## TASK INSTRUCTIONS
Pictures aside, write out every record exactly as it appears.

## Data excerpts
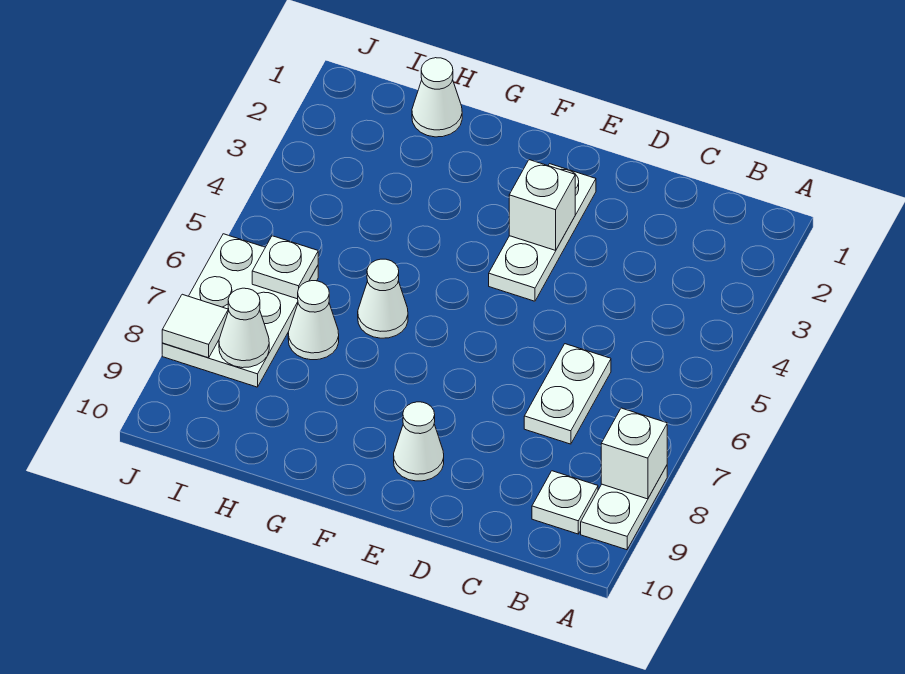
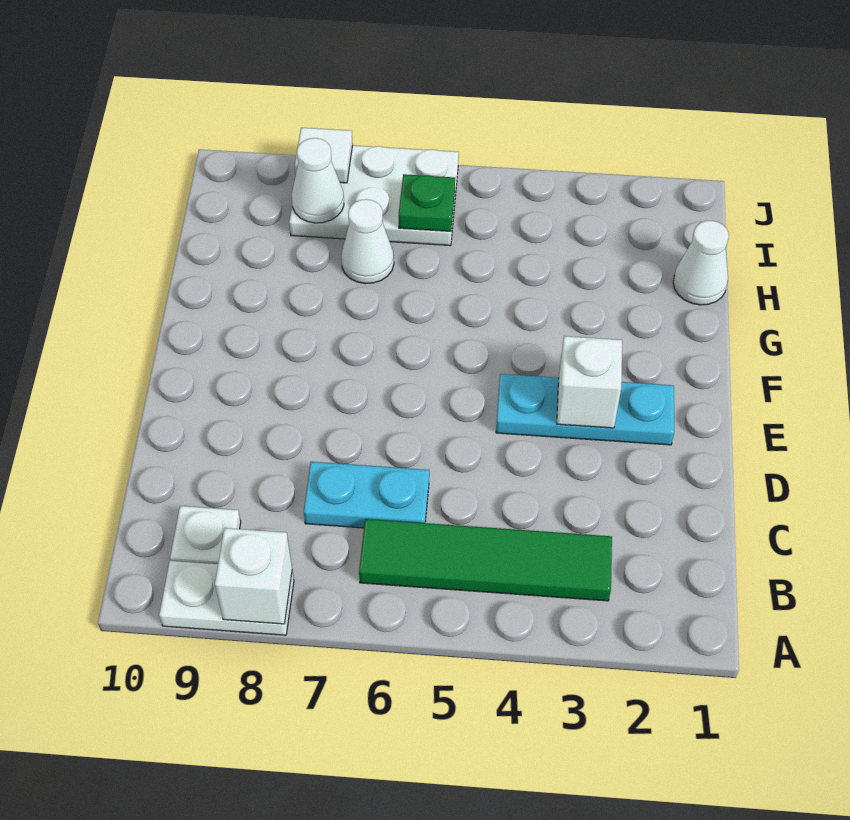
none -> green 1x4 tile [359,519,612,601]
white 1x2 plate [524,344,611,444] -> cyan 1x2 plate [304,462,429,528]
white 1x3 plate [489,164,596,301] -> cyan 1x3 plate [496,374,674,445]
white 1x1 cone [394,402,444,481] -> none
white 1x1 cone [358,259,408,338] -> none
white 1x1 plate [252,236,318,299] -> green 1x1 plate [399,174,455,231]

## RESULT
none -> green 1x4 tile [359,519,612,601]
white 1x2 plate [524,344,611,444] -> cyan 1x2 plate [304,462,429,528]
white 1x3 plate [489,164,596,301] -> cyan 1x3 plate [496,374,674,445]
white 1x1 cone [394,402,444,481] -> none
white 1x1 cone [358,259,408,338] -> none
white 1x1 plate [252,236,318,299] -> green 1x1 plate [399,174,455,231]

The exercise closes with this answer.